*Work order*: What lines of the data include the string "diode"? Copy them all.

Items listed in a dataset
- - - - - - -

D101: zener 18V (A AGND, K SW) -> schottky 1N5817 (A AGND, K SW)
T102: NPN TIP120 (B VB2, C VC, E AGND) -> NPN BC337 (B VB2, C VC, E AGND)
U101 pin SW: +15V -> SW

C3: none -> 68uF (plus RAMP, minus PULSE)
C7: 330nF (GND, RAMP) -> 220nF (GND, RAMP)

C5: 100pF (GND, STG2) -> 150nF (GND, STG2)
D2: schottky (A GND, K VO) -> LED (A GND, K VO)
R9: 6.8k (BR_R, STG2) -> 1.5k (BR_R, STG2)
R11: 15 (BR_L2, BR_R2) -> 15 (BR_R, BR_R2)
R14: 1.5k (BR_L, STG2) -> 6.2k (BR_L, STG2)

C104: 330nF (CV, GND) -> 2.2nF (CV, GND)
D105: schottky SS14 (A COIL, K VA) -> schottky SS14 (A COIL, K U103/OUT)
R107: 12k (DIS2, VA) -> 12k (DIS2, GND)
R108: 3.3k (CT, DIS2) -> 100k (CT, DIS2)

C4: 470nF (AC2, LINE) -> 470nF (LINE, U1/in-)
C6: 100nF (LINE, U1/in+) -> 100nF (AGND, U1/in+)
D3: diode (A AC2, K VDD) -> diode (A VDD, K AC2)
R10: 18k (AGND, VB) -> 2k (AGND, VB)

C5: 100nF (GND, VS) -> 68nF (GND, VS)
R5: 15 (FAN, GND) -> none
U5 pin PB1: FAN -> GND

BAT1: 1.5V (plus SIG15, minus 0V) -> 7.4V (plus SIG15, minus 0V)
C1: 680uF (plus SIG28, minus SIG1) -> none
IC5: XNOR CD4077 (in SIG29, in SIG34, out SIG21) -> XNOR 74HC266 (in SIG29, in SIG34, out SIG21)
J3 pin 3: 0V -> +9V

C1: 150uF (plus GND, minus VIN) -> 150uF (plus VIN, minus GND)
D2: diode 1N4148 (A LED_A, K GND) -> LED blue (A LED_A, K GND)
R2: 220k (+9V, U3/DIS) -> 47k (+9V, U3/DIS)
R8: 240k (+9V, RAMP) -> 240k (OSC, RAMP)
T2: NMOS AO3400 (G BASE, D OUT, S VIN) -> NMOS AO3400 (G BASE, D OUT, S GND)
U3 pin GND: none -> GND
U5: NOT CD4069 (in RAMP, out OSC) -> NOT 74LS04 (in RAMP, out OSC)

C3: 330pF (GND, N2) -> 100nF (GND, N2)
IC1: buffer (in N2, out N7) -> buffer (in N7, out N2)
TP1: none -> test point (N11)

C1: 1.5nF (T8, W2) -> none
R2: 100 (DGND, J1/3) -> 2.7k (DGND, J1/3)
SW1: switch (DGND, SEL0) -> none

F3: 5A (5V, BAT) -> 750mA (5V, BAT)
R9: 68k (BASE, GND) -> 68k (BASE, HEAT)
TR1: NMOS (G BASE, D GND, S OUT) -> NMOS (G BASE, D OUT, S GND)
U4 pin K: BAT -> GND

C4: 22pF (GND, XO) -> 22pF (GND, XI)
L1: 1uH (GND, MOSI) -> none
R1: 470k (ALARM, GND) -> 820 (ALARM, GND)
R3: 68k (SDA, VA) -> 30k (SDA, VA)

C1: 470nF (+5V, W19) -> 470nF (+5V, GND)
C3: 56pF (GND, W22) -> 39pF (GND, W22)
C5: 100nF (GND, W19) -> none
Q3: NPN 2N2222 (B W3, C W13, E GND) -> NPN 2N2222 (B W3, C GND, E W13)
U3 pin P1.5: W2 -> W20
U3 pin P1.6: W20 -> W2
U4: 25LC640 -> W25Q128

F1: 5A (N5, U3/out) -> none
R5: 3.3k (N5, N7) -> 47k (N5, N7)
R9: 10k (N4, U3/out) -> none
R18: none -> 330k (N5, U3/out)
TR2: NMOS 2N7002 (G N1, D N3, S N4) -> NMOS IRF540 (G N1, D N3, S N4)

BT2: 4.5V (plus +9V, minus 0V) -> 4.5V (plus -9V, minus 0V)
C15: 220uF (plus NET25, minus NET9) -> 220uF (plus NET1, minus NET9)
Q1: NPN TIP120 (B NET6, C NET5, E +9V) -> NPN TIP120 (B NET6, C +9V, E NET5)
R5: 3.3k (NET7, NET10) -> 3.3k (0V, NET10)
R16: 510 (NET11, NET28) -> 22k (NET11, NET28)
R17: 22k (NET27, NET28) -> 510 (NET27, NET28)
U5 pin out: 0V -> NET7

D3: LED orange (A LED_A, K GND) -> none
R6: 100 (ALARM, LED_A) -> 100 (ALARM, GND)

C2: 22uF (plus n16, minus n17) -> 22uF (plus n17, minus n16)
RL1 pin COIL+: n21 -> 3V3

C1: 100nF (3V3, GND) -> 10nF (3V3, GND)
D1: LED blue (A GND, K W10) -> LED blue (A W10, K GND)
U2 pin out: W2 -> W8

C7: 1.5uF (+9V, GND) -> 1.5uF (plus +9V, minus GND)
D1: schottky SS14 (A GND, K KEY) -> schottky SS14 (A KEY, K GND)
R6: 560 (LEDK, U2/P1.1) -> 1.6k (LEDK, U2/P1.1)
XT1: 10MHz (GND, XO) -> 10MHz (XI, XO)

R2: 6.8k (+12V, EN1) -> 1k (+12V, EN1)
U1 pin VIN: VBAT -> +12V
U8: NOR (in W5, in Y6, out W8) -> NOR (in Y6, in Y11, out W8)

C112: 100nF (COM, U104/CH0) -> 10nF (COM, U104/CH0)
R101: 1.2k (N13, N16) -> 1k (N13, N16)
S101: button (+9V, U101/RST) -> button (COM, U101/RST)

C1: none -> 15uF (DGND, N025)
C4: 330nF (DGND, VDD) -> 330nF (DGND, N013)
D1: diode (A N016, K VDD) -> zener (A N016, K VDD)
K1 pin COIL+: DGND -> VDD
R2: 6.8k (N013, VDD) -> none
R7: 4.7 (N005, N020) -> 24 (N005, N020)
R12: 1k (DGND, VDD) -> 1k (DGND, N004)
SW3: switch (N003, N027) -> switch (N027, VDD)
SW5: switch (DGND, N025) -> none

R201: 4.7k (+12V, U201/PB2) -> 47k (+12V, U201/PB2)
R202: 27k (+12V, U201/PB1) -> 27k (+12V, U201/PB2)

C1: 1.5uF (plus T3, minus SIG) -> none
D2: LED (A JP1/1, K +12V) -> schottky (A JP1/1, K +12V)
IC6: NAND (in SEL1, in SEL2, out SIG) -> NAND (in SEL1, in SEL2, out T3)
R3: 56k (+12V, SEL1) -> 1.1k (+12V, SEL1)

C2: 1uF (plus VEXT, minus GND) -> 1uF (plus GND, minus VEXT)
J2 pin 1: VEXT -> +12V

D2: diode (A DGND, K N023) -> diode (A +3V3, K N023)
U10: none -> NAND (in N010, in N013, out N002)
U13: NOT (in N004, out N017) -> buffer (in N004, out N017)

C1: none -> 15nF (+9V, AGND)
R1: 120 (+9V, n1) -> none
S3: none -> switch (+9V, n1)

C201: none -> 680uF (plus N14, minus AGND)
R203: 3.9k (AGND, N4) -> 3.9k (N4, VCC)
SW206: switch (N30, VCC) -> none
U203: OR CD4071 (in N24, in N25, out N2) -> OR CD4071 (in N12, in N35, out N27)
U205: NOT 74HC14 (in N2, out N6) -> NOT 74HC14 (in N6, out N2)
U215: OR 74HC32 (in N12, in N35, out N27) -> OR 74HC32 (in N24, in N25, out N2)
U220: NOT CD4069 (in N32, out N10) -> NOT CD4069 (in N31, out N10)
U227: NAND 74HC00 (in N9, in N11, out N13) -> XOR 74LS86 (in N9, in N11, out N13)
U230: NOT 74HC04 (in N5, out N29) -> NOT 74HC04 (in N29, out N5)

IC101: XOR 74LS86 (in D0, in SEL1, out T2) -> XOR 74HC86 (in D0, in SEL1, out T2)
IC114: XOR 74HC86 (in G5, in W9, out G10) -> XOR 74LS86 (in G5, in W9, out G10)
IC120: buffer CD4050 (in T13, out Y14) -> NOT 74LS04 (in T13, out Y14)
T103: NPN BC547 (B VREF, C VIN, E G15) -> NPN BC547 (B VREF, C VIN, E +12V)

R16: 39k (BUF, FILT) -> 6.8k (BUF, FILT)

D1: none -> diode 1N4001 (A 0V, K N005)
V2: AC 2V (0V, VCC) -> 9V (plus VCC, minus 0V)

- - - - - - -

*Answer for this exercise*:
D3: diode (A AC2, K VDD) -> diode (A VDD, K AC2)
D2: diode 1N4148 (A LED_A, K GND) -> LED blue (A LED_A, K GND)
D1: diode (A N016, K VDD) -> zener (A N016, K VDD)
D2: diode (A DGND, K N023) -> diode (A +3V3, K N023)
D1: none -> diode 1N4001 (A 0V, K N005)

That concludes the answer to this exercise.